**Source data:**
============================================================

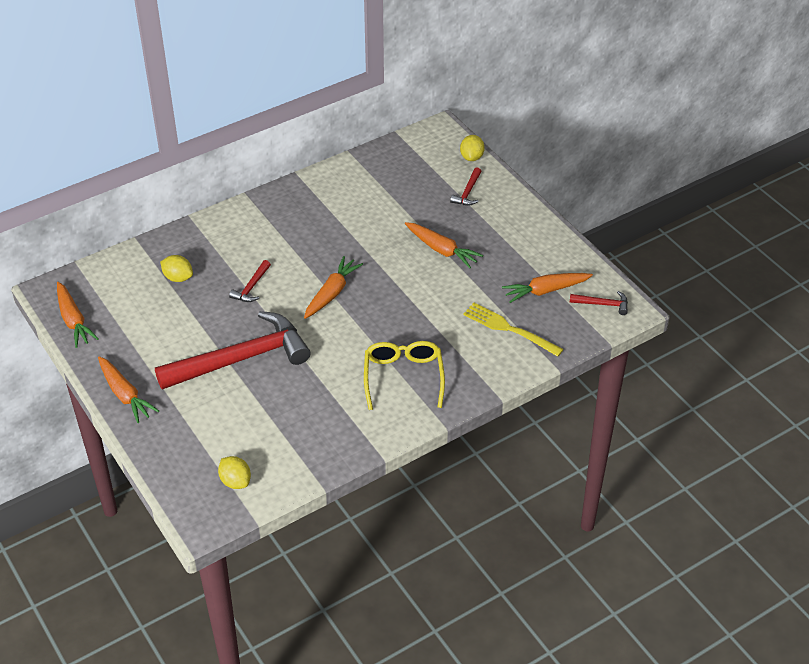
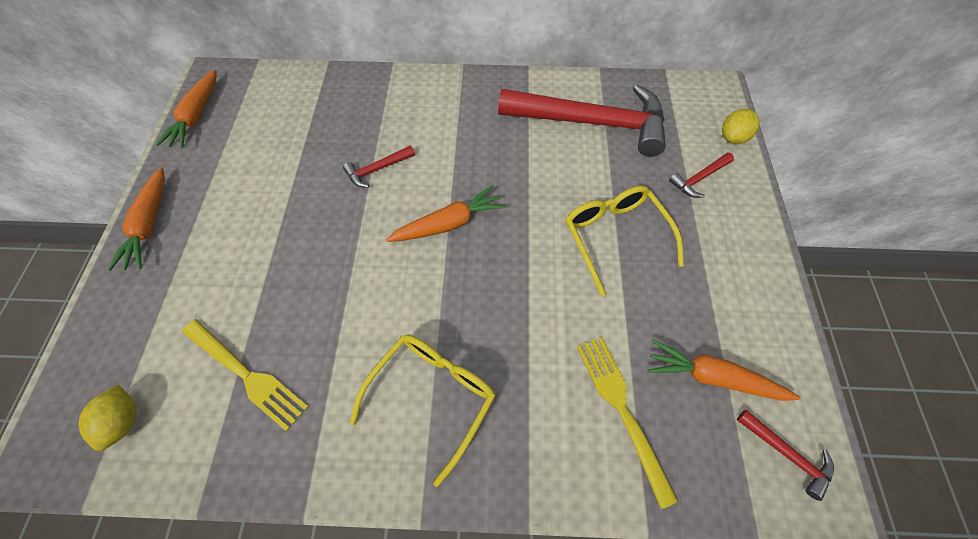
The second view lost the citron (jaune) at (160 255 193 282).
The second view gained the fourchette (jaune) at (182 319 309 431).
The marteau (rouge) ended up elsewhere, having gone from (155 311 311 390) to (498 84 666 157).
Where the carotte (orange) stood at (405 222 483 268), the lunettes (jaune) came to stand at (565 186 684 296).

============================================================

**What this task involves:**
Every line above should be retyped exactly; the pictures do not belong in the copy.

**Response to the task:**
The second view lost the citron (jaune) at (160 255 193 282).
The second view gained the fourchette (jaune) at (182 319 309 431).
The marteau (rouge) ended up elsewhere, having gone from (155 311 311 390) to (498 84 666 157).
Where the carotte (orange) stood at (405 222 483 268), the lunettes (jaune) came to stand at (565 186 684 296).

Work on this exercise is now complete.